**What you will do:**
Copy the listing word for word, from its start down through the line containing "road 4 (residential): [(27,76),(47,64),(155,46)]", and leave the pictures out.

★ ★ ★

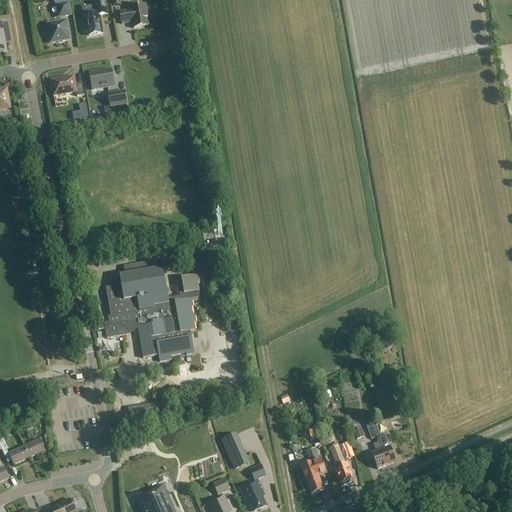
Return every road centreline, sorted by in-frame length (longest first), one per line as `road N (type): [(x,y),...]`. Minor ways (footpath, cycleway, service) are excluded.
road 1 (unclassified): [(93,475),(109,456),(69,277)]
road 2 (residential): [(69,277),(27,76)]
road 3 (tertiary): [(346,511),(511,439)]
road 4 (residential): [(27,76),(47,64),(155,46)]
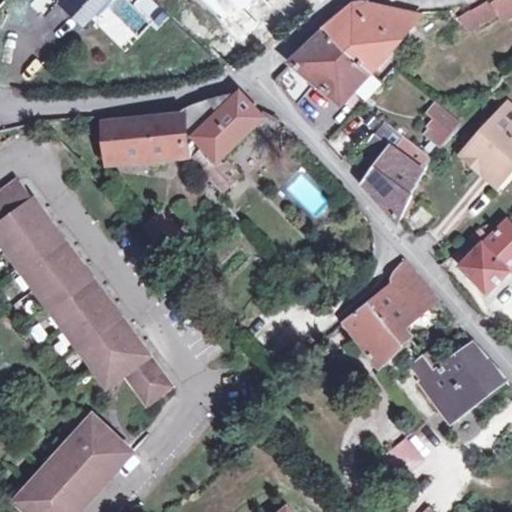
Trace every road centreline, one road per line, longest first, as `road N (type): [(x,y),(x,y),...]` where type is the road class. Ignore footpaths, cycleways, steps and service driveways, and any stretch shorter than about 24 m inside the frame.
road 1 (residential): [(262,62),(284,129),(433,271),(511,367)]
road 2 (residential): [(0,167),(32,159),(180,358)]
road 3 (unclassified): [(0,93),(23,97),(262,62)]
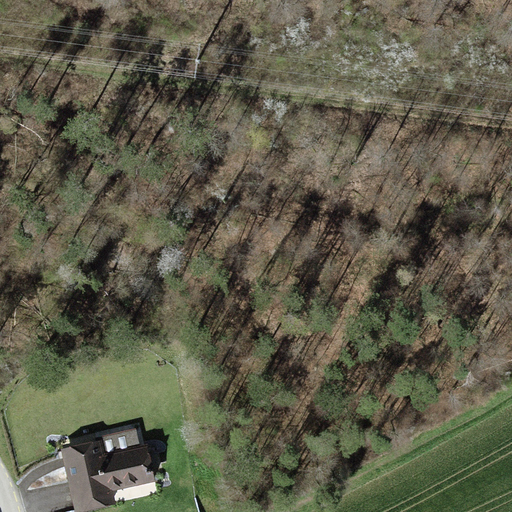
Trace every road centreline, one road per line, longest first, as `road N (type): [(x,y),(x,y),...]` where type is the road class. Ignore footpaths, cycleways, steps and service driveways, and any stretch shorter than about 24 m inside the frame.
road 1 (track): [(511,122),(0,57)]
road 2 (track): [(134,74),(249,0)]
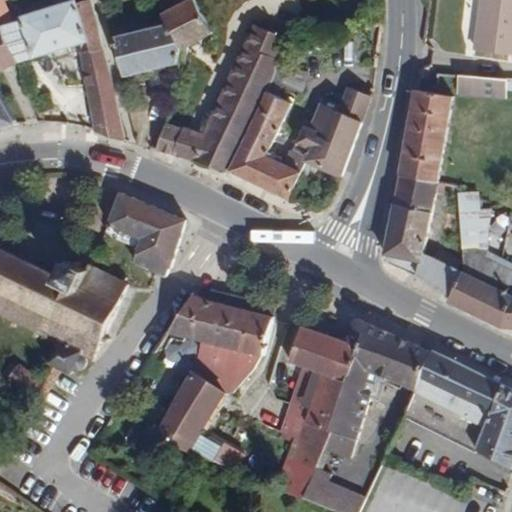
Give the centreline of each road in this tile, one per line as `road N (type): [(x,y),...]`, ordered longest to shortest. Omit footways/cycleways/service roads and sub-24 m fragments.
road 1 (tertiary): [(340,268),(230,209),(114,161),(34,151),(0,157)]
road 2 (tertiary): [(401,0),(386,149),(340,268)]
road 3 (tertiary): [(511,354),(340,268)]
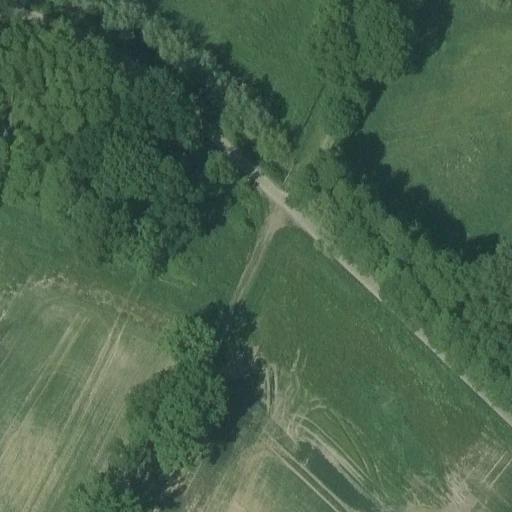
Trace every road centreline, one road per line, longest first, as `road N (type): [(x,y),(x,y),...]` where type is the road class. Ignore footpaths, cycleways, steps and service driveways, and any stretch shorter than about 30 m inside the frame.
road 1 (track): [(379,0),(132,511)]
road 2 (track): [(109,0),(147,21),(511,354)]
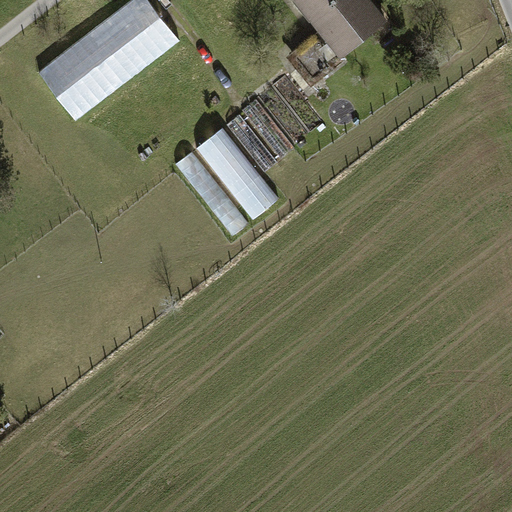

★ ★ ★

**Final result:**
Return every road centreline, sorted by in-frame length (longest first), one per line as `road N (type): [(x,y),...]`. Minor ways (footpath, cycleway, service) are excluded.
road 1 (unclassified): [(93,475),(109,456),(69,277)]
road 2 (residential): [(69,277),(27,76)]
road 3 (tertiary): [(346,511),(511,439)]
road 4 (residential): [(27,76),(47,64),(155,46)]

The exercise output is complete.